** Opening INFORMATION block **

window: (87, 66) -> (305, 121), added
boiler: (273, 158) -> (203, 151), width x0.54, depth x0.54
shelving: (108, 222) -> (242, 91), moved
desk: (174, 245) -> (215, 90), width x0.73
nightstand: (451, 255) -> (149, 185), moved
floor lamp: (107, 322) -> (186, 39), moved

** Closing INFORMATION block **

• [ACTIVITY]: Copy, without any change, the run of lines from the one with "nightstand: (451, 255) -> (149, 185), moved" through the end of the entries above.

• [ANSWER FOR THE TASK]:
nightstand: (451, 255) -> (149, 185), moved
floor lamp: (107, 322) -> (186, 39), moved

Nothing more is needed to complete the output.